[Object state change records]
----------
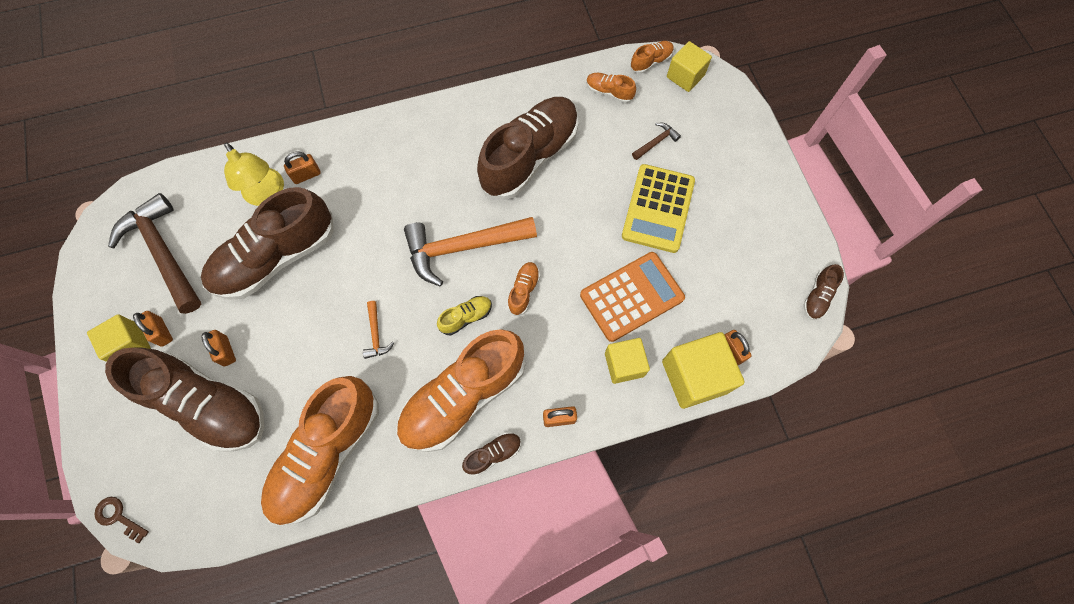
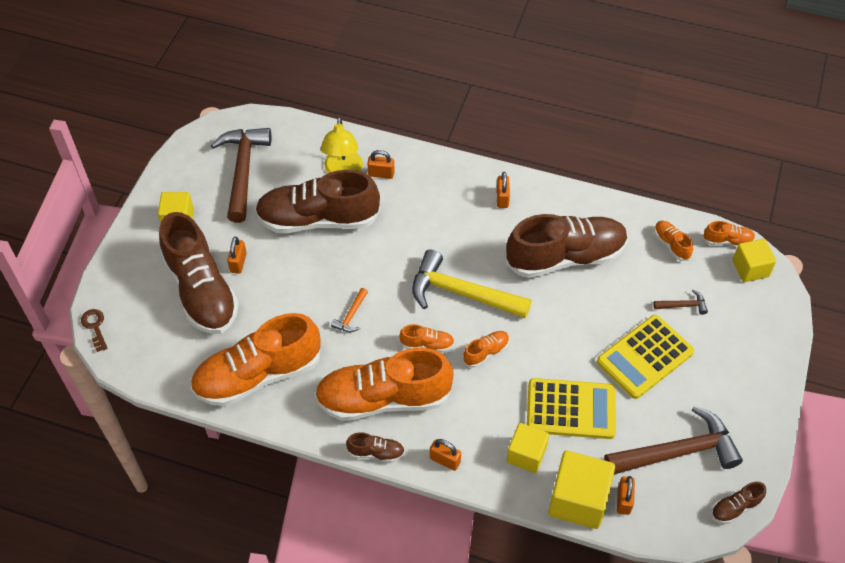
camera: 35 degrees right, 15 degrees down
(162, 332) = (205, 224): orange padlock -> orange padlock (502, 198)
(463, 247) = (462, 293): orange hammer -> yellow hammer
(466, 317) = (427, 344): yellow shoe -> orange shoe
(632, 297) = (571, 409): orange calculator -> yellow calculator
(741, 278) = (677, 452): none -> brown hammer

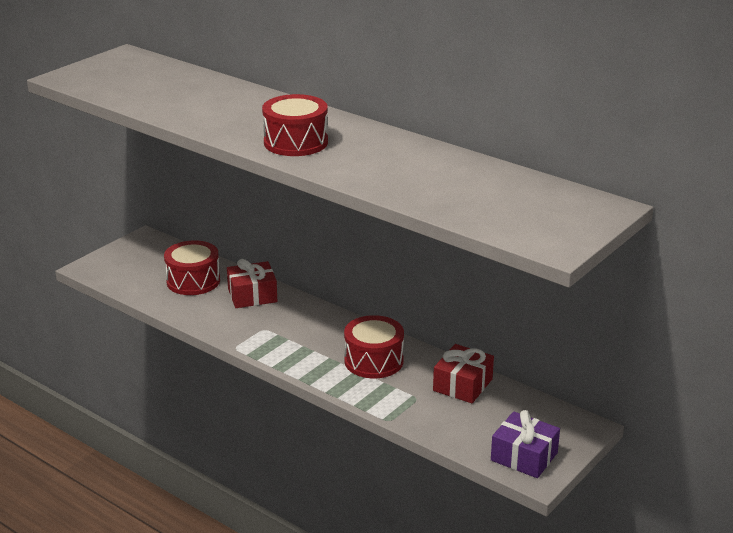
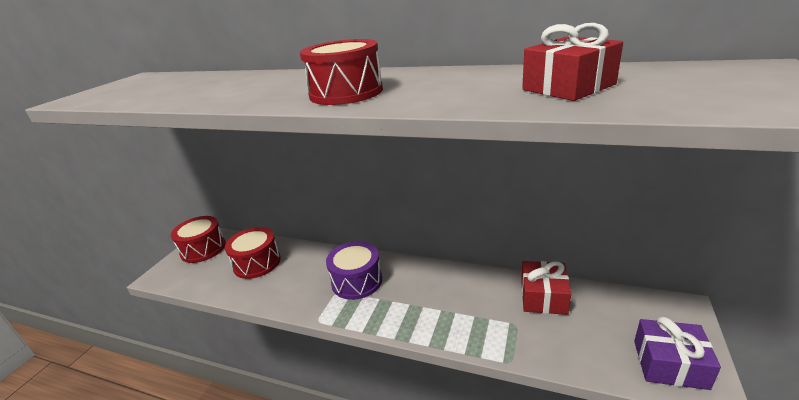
camera: 15 degrees left, 0 degrees up
(252, 295) = (313, 262): red gift -> red gift (568, 87)
(288, 325) = (357, 281): none -> purple drum
(373, 361) = (451, 296): red drum -> red drum (203, 249)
----------
## Work instructions:
Copy the lines above exactly and exclude every image.

## Result for this exercise:
camera: 35 degrees right, 15 degrees down
(162, 332) = (205, 224): orange padlock -> orange padlock (502, 198)
(463, 247) = (462, 293): orange hammer -> yellow hammer
(466, 317) = (427, 344): yellow shoe -> orange shoe
(632, 297) = (571, 409): orange calculator -> yellow calculator
(741, 278) = (677, 452): none -> brown hammer

camera: 15 degrees left, 0 degrees up
(252, 295) = (313, 262): red gift -> red gift (568, 87)
(288, 325) = (357, 281): none -> purple drum
(373, 361) = (451, 296): red drum -> red drum (203, 249)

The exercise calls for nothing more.